- Exercise brief:
Your output is the line containing "TR2: NMOS IRF540" plus all lines after it to the end of the records, reproduced exactly, with nothing else.

- Supplied material:
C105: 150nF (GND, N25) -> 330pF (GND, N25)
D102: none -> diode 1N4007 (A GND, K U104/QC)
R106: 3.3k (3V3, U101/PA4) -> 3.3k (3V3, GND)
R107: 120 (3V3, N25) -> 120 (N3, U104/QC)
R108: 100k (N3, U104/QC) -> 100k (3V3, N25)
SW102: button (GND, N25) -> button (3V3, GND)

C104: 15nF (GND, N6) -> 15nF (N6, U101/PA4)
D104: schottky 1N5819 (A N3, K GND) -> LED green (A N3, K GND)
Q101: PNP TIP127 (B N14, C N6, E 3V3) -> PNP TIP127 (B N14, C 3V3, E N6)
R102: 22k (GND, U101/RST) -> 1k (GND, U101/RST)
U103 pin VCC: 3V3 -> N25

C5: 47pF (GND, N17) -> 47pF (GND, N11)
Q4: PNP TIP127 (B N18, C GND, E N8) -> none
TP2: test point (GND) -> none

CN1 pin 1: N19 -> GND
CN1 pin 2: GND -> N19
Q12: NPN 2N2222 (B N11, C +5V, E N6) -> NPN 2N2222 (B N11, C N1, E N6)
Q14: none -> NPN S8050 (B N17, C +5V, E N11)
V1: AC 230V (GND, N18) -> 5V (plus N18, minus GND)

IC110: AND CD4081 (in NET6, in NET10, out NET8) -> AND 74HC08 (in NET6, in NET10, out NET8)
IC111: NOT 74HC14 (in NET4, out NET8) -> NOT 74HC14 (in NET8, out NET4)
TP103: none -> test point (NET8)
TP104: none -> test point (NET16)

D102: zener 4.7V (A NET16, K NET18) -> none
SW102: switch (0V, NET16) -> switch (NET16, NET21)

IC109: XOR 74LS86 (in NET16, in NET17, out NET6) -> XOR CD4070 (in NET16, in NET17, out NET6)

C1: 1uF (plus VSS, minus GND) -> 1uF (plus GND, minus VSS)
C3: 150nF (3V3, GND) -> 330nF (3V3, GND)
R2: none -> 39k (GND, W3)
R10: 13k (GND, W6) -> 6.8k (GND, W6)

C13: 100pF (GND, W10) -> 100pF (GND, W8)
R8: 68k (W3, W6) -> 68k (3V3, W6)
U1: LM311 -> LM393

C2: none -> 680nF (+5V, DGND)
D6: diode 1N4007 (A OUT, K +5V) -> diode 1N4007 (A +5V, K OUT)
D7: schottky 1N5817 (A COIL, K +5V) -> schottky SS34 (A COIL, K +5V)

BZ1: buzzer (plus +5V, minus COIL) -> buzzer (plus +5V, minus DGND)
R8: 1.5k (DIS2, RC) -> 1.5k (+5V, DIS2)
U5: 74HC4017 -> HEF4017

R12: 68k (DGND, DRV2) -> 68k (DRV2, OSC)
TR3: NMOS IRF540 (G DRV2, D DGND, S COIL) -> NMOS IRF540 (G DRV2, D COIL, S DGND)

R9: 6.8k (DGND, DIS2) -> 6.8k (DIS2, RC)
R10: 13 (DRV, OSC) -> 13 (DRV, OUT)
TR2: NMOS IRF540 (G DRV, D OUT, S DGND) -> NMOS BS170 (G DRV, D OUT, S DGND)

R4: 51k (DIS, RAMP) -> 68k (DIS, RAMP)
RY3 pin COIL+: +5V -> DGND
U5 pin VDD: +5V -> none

- Worked solution:
TR2: NMOS IRF540 (G DRV, D OUT, S DGND) -> NMOS BS170 (G DRV, D OUT, S DGND)

R4: 51k (DIS, RAMP) -> 68k (DIS, RAMP)
RY3 pin COIL+: +5V -> DGND
U5 pin VDD: +5V -> none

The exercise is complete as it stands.